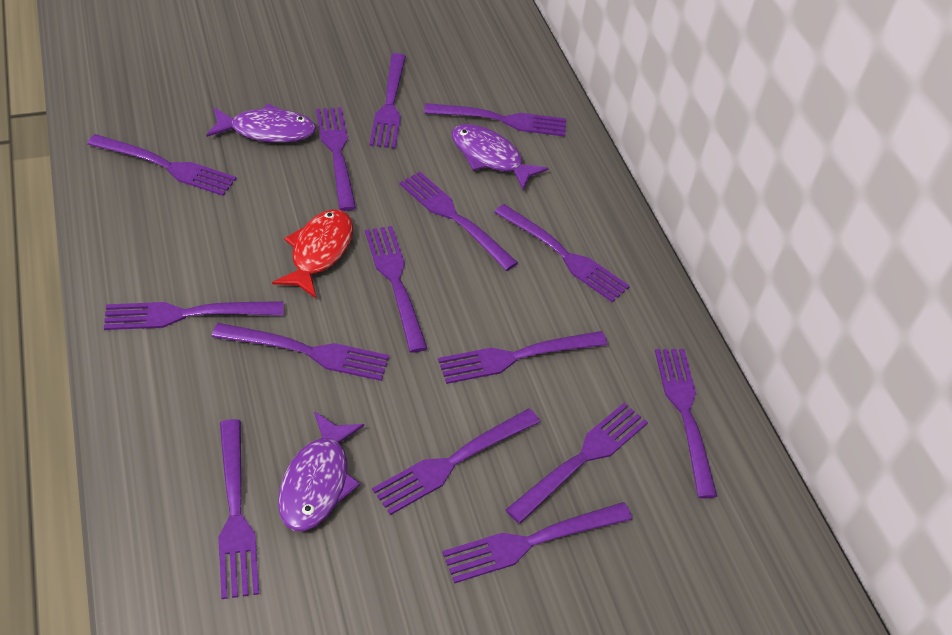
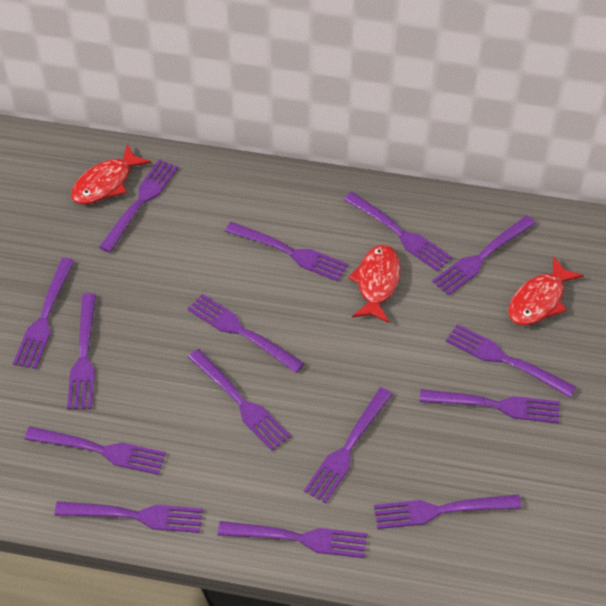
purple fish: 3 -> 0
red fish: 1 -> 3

==

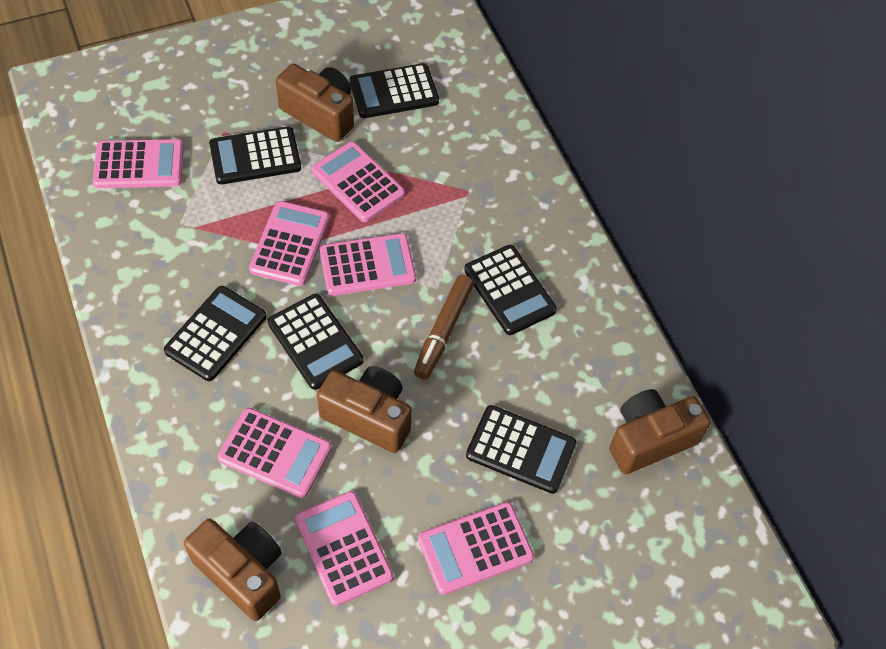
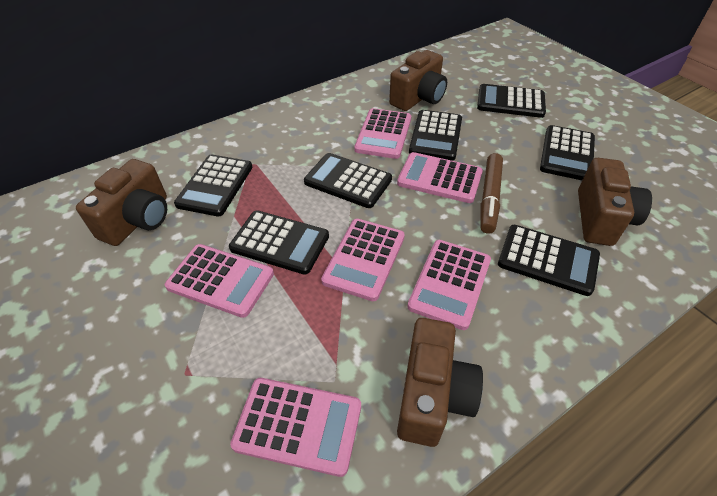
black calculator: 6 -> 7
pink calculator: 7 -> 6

...

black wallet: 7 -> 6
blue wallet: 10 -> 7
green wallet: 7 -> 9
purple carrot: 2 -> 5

__Exercise directions__:
Report all lines of the material that contain the word "black".

__Expected answer__:
black calculator: 6 -> 7
black wallet: 7 -> 6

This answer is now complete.